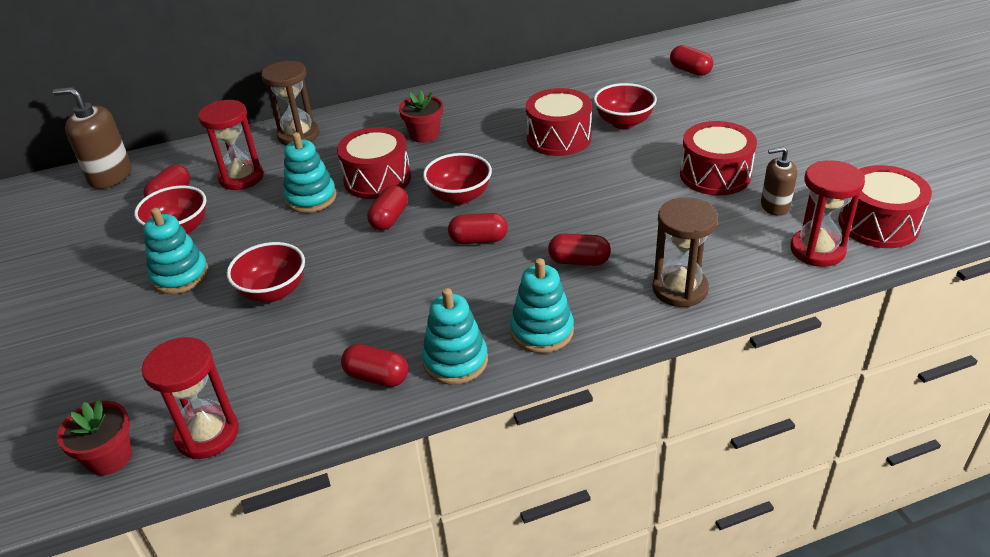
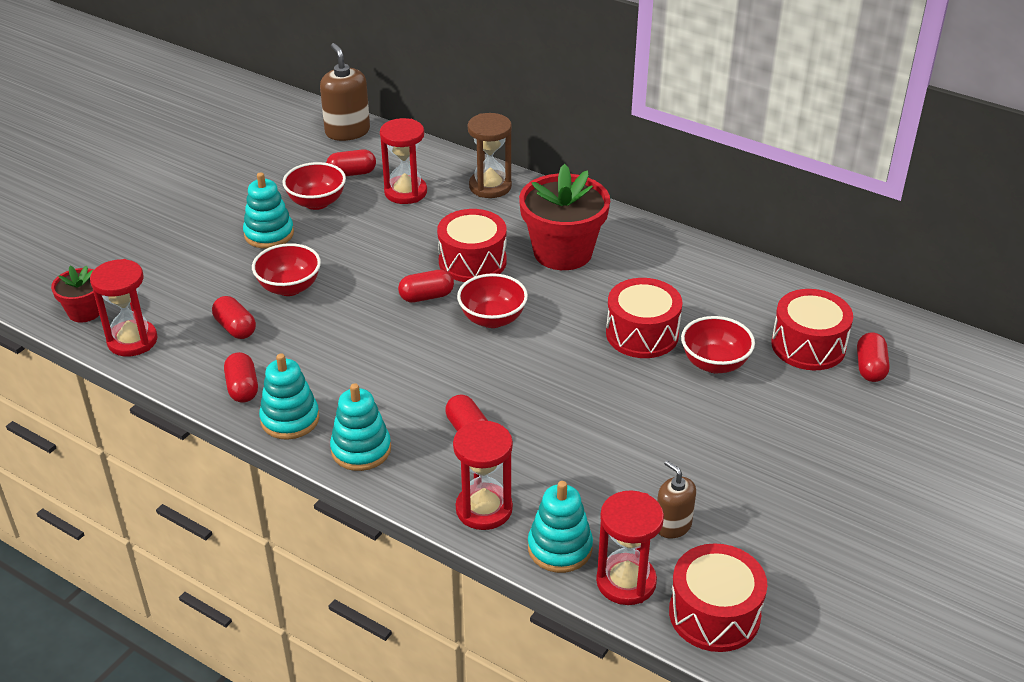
camera: 50 degrees right, 0 degrees up
turquoise stacking toy [283,132,336,213] -> turquoise stacking toy moved to [528,481,593,573]
red flower pot [399,90,443,143] -> red flower pot [519,164,610,270], size x1.89
red capsule [448,213,508,244] -> red capsule moved to [212,296,256,339]
brown hourglass [652,197,718,307] -> red hourglass [453,420,513,530]
red drum [680,121,757,196] -> red drum moved to [771,289,853,370]

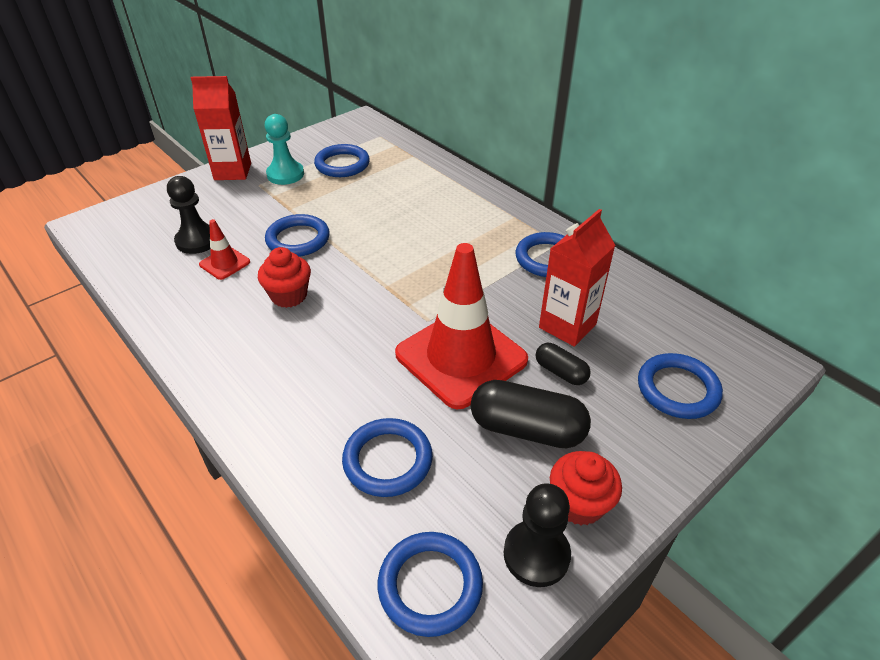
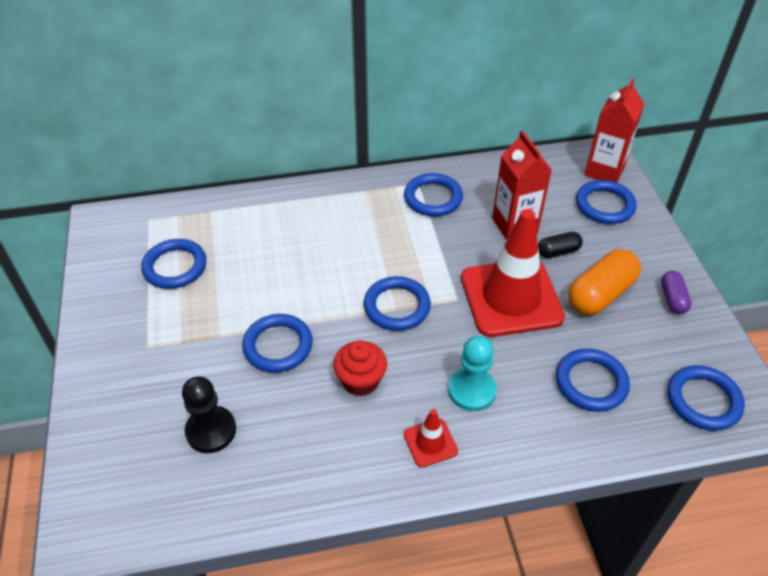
camera: 60 degrees left, 5 degrees up
red carton [191,76,251,180] -> red carton moved to [584,78,644,182]
red traffic cone [199,219,250,280] -> red traffic cone moved to [404,409,458,467]
turquoise pawn [265,114,304,185] -> turquoise pawn moved to [448,336,497,411]
black capsule [471,380,591,448] -> orange capsule [568,249,641,315]
black pawn [504,483,571,587] -> none
red cupcake [550,451,622,525] -> purple capsule [661,271,692,314]
none -> blue ring [364,276,431,331]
==*==
Print every entry above verbatim but drop the images.

### Task solution
camera: 50 degrees right, 0 degrees up
turquoise stacking toy [283,132,336,213] -> turquoise stacking toy moved to [528,481,593,573]
red flower pot [399,90,443,143] -> red flower pot [519,164,610,270], size x1.89
red capsule [448,213,508,244] -> red capsule moved to [212,296,256,339]
brown hourglass [652,197,718,307] -> red hourglass [453,420,513,530]
red drum [680,121,757,196] -> red drum moved to [771,289,853,370]

camera: 60 degrees left, 5 degrees up
red carton [191,76,251,180] -> red carton moved to [584,78,644,182]
red traffic cone [199,219,250,280] -> red traffic cone moved to [404,409,458,467]
turquoise pawn [265,114,304,185] -> turquoise pawn moved to [448,336,497,411]
black capsule [471,380,591,448] -> orange capsule [568,249,641,315]
black pawn [504,483,571,587] -> none
red cupcake [550,451,622,525] -> purple capsule [661,271,692,314]
none -> blue ring [364,276,431,331]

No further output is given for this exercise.